- [Problem description] Everything in the data that follows should be given again verbatim, except the images.

- [Listed entries]
- - -

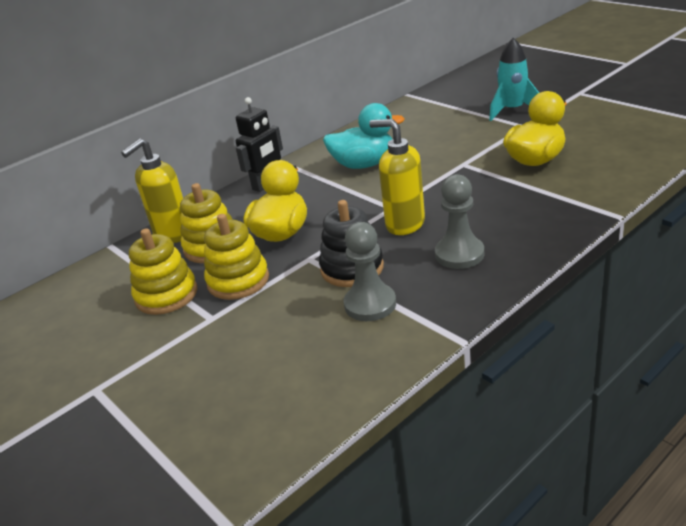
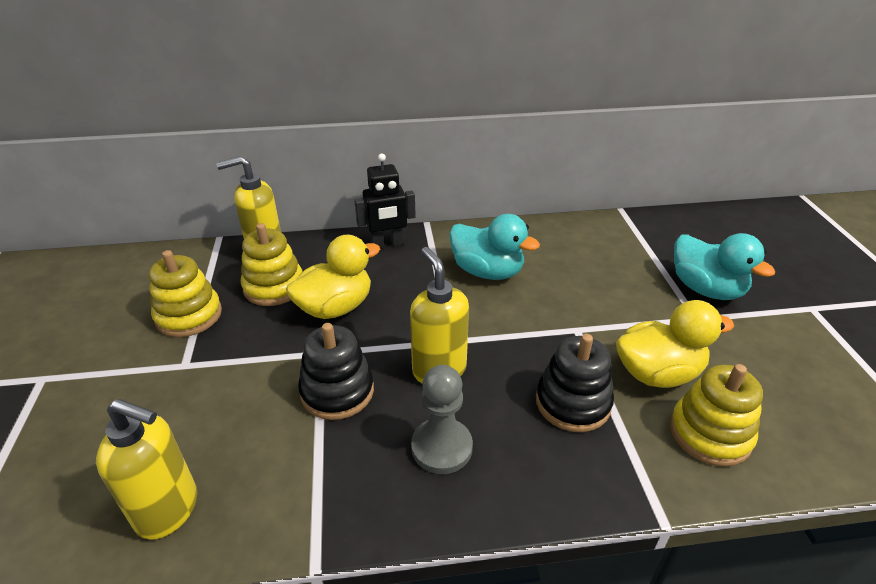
camera: 30 degrees right, 5 degrees up
yellow stacking toy [204,214,269,300] -> yellow stacking toy moved to [670,364,763,467]
grey pawn [343,222,396,321] -> none
turquoise rocket [489,38,539,121] -> turquoise duck [674,233,775,300]
none -> yellow soap dispenser [96,399,197,540]
none -> black stacking toy [536,334,614,432]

- - -

- [Answer box]
camera: 30 degrees right, 5 degrees up
yellow stacking toy [204,214,269,300] -> yellow stacking toy moved to [670,364,763,467]
grey pawn [343,222,396,321] -> none
turquoise rocket [489,38,539,121] -> turquoise duck [674,233,775,300]
none -> yellow soap dispenser [96,399,197,540]
none -> black stacking toy [536,334,614,432]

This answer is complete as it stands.